=== Begin Enclosure ===

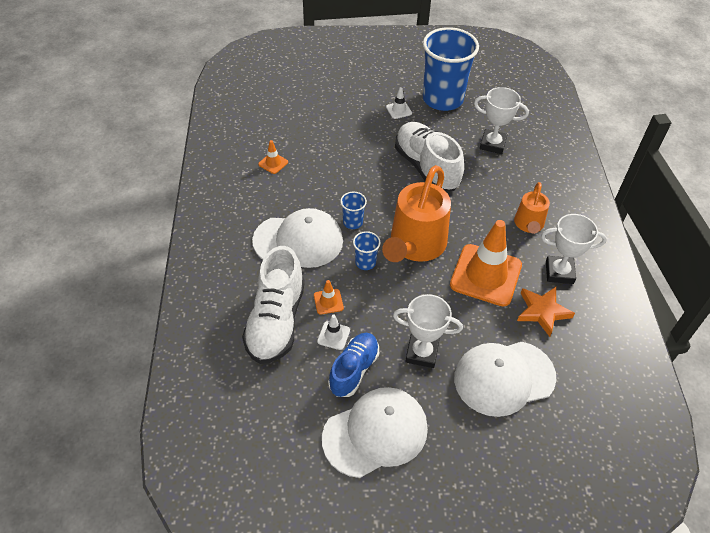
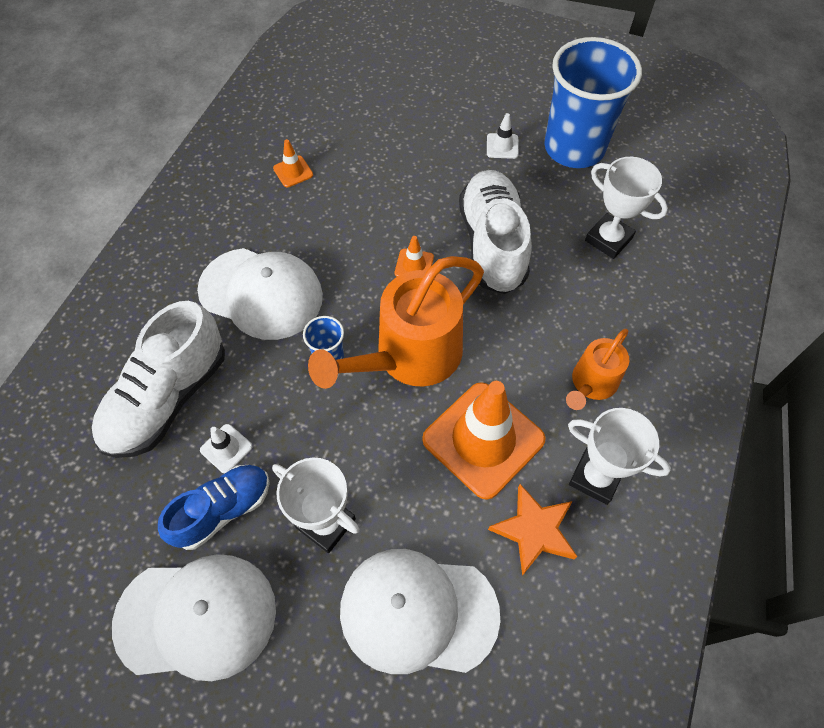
camera: 25 degrees right, 10 degrees up
(328, 301) = (248, 396): orange traffic cone -> orange traffic cone (414, 265)
(353, 222) = (346, 291): blue cup -> none

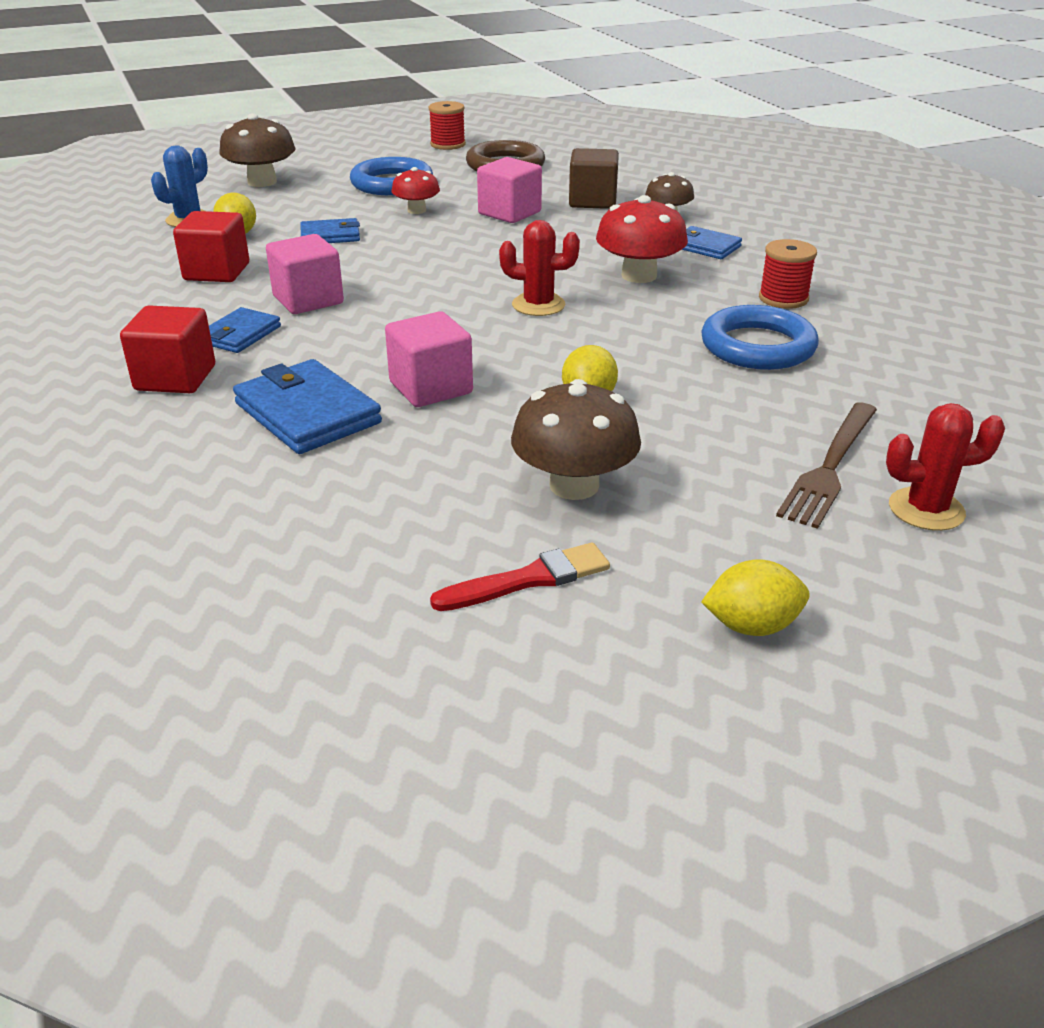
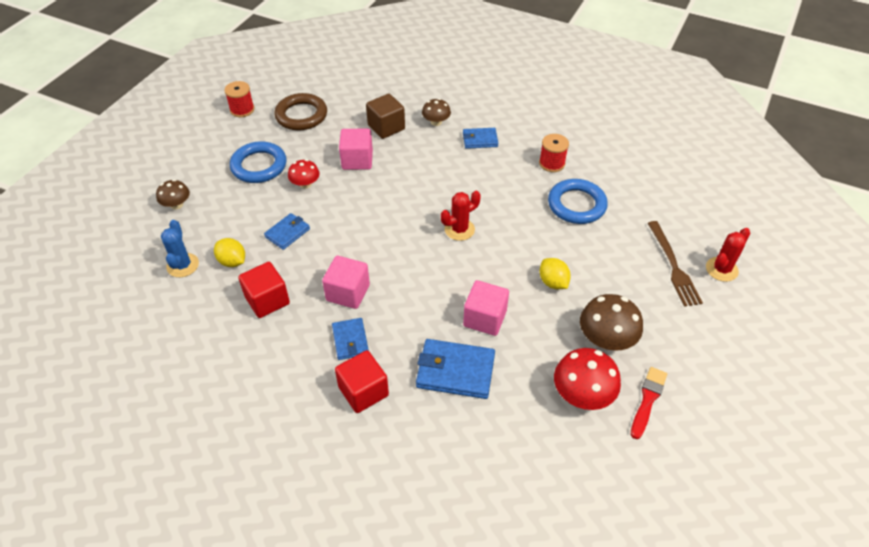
camera: 40 degrees left, 15 degrees up
(262, 182) = (176, 204): brown mushroom -> brown mushroom, size x0.61
(639, 276) = (476, 180): red mushroom -> red mushroom (582, 394)
(751, 626) = (731, 368): yellow lemon -> none

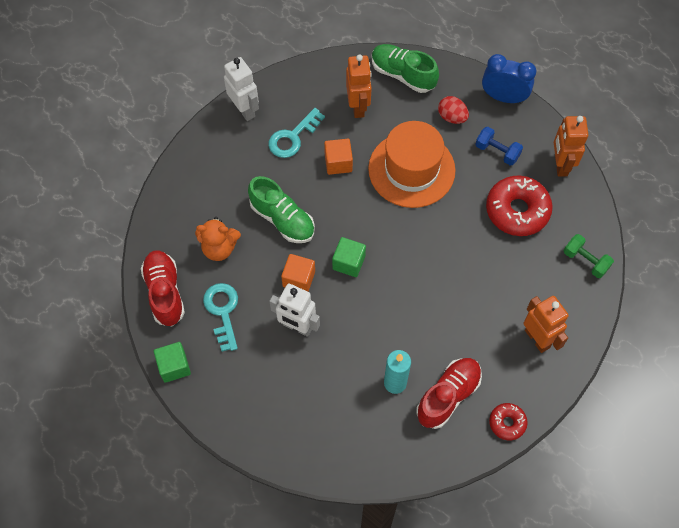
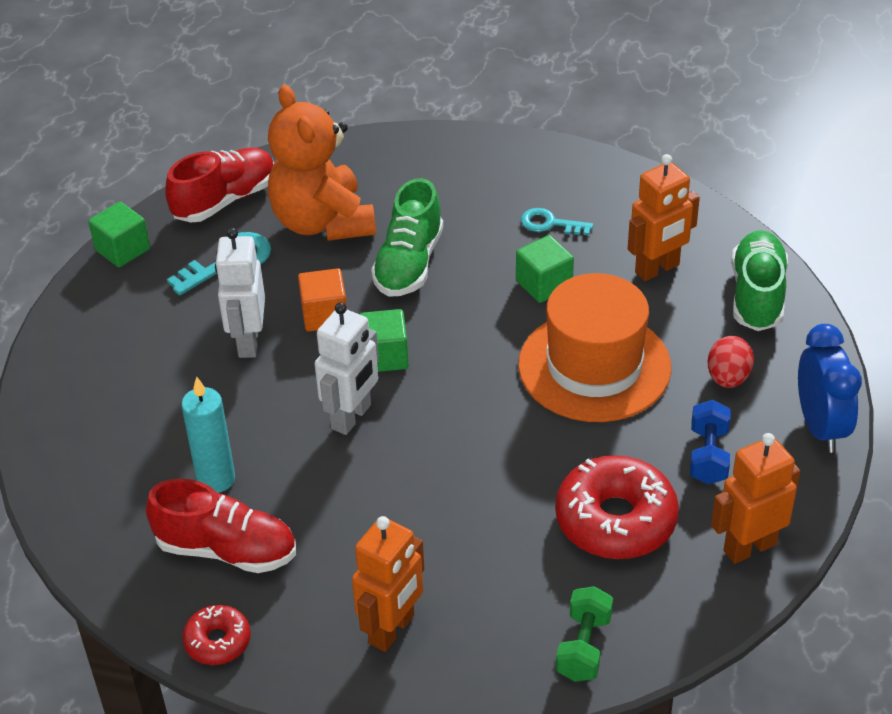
camera: 65 degrees right, 20 degrees down
(219, 248) = (322, 222): orange teddy bear -> orange teddy bear, size x1.65
(245, 110) = (557, 163): white robot -> white robot (352, 417)
(292, 137) = (550, 224): turquoise key -> turquoise key, size x0.66
(338, 163) = (544, 284): orange cube -> green cube

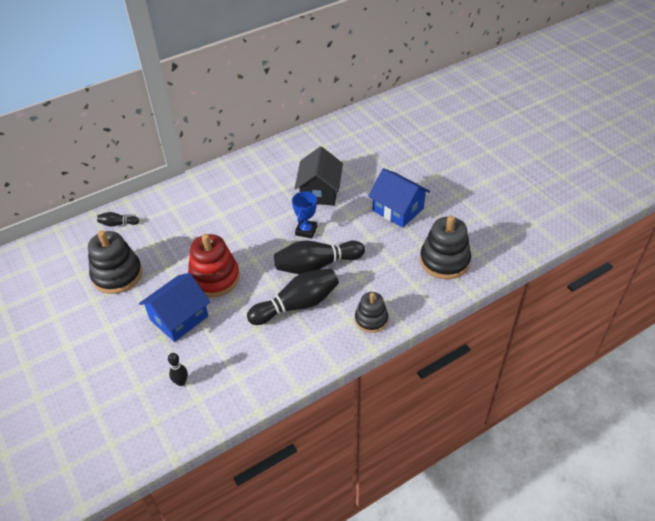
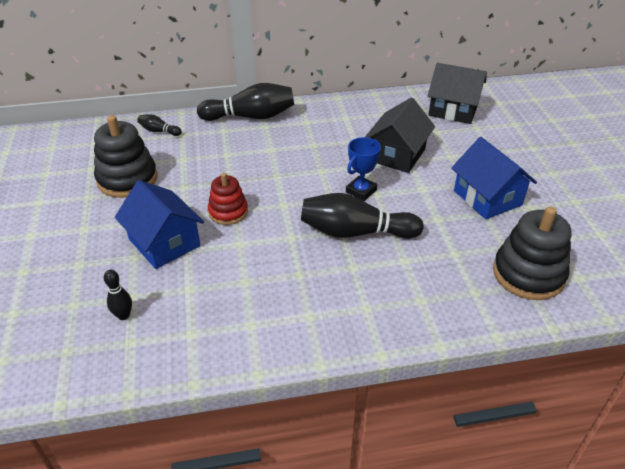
camera: 20 degrees right, 5 degrees down
(179, 318) = (164, 242): blue house -> blue house turned 75 degrees clockwise
(214, 278) = (228, 212): red stacking toy -> red stacking toy, size x0.62
(297, 305) = (309, 270): black bowling pin -> black bowling pin (251, 117)
(346, 139) = (453, 110): none -> black house
(371, 319) = (396, 317): black stacking toy -> none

=== End Enclosure ===

_ASSIGNMENT:_
Could you reproduce exactly the lines from the one containing "(245, 110) = (557, 163): white" through the last line of the records, both included, leaving out the pictures?

_RESPONSE TO THE TASK:_
(245, 110) = (557, 163): white robot -> white robot (352, 417)
(292, 137) = (550, 224): turquoise key -> turquoise key, size x0.66
(338, 163) = (544, 284): orange cube -> green cube

camera: 20 degrees right, 5 degrees down
(179, 318) = (164, 242): blue house -> blue house turned 75 degrees clockwise
(214, 278) = (228, 212): red stacking toy -> red stacking toy, size x0.62
(297, 305) = (309, 270): black bowling pin -> black bowling pin (251, 117)
(346, 139) = (453, 110): none -> black house
(371, 319) = (396, 317): black stacking toy -> none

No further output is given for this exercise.